▸ INSTRUCTIONS TO FOLLOW
Could you transcribe the entries below exactly, without any of the pictures?

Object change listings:

+++

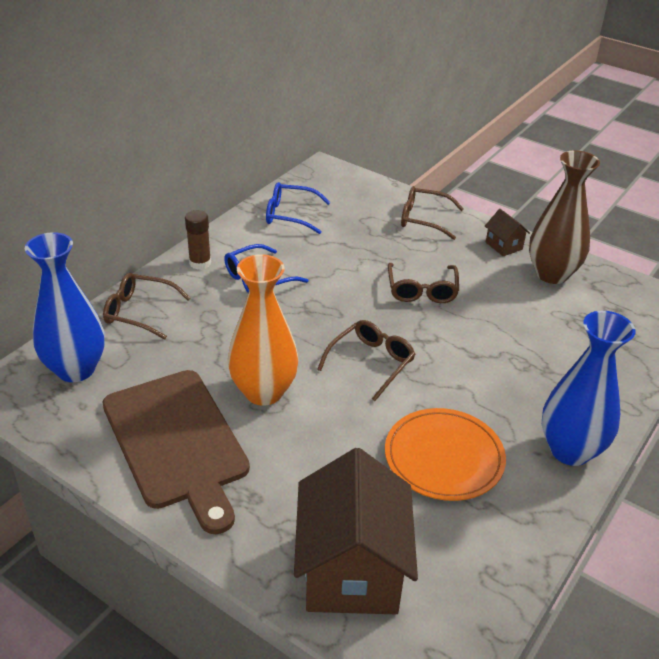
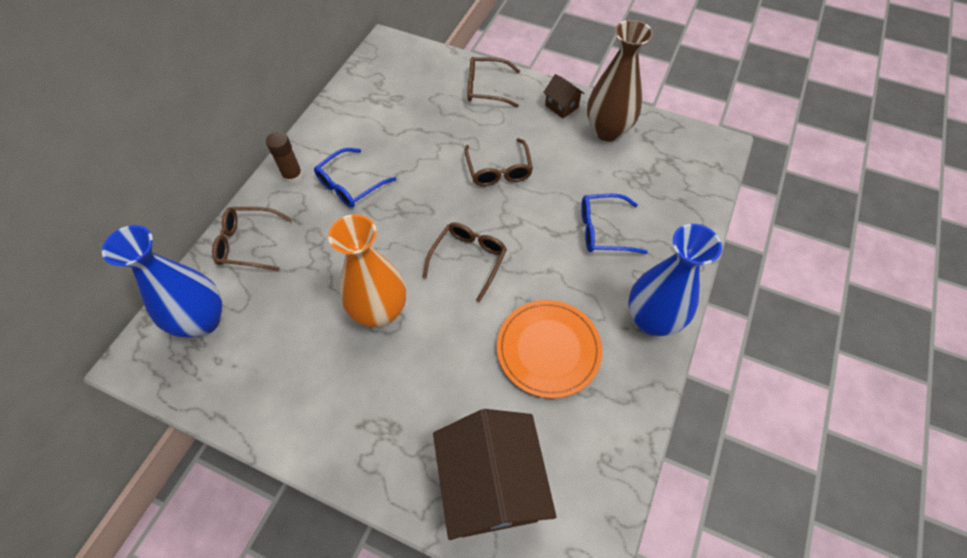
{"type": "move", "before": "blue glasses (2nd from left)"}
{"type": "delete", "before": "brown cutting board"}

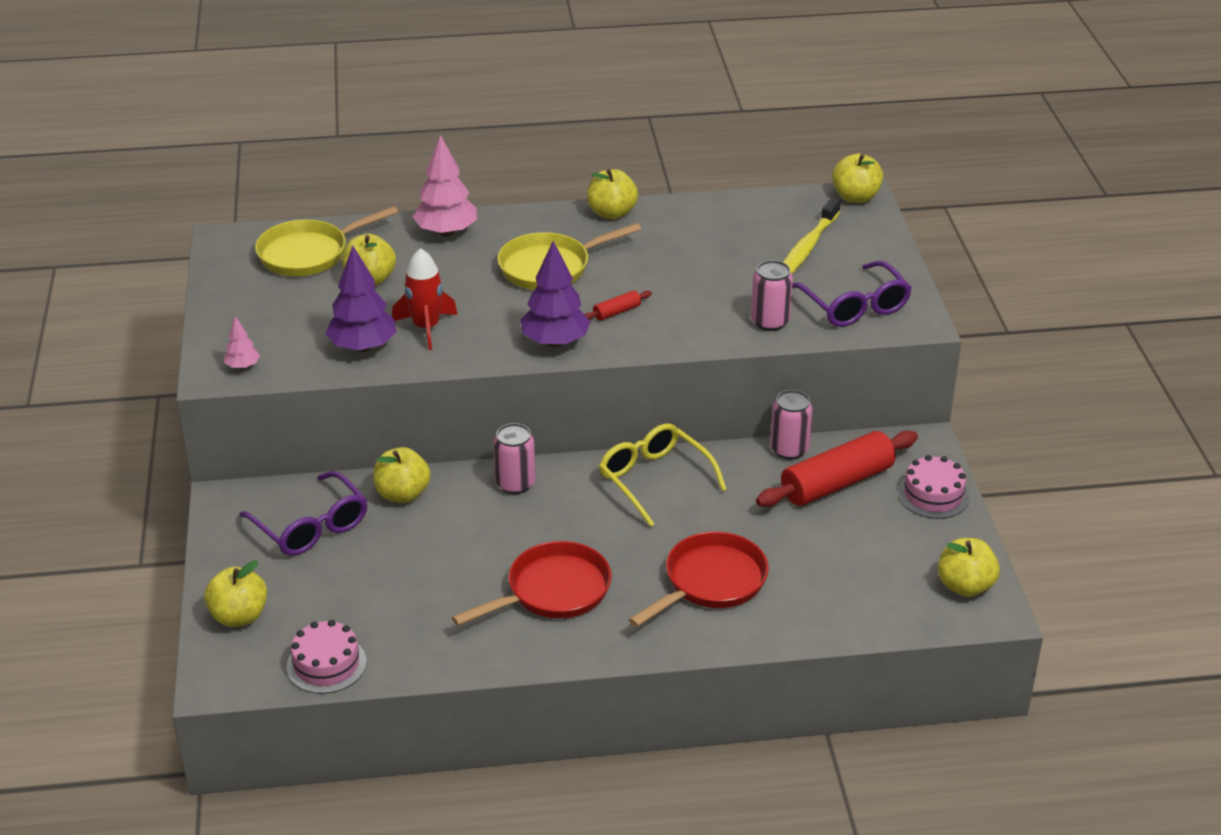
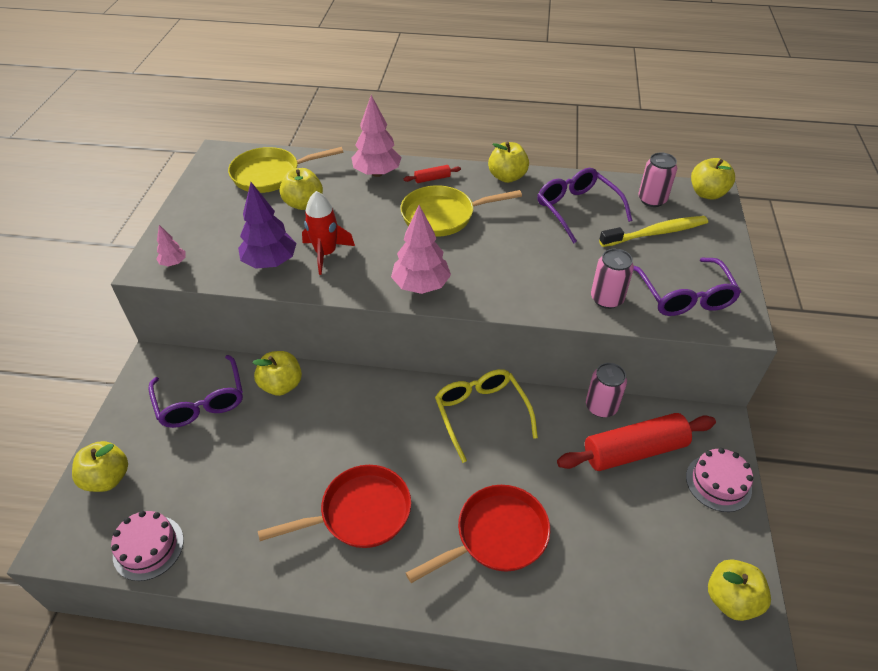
{"type": "rotate", "before": "yellow toothbrush", "turn": -150}
{"type": "recolor", "before": "purple tree (2nd from left)", "after": "pink tree (3rd from left)"}
{"type": "move", "before": "red rolling pin (1st from left)"}
{"type": "move", "before": "pink can (1st from left in the first image)", "after": "pink can (3rd from left)"}
{"type": "insert", "after": "purple glasses (2nd from left)"}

+++

▸ SOLUTION TO THE EXERCISE
{"type": "move", "before": "blue glasses (2nd from left)"}
{"type": "delete", "before": "brown cutting board"}

{"type": "rotate", "before": "yellow toothbrush", "turn": -150}
{"type": "recolor", "before": "purple tree (2nd from left)", "after": "pink tree (3rd from left)"}
{"type": "move", "before": "red rolling pin (1st from left)"}
{"type": "move", "before": "pink can (1st from left in the first image)", "after": "pink can (3rd from left)"}
{"type": "insert", "after": "purple glasses (2nd from left)"}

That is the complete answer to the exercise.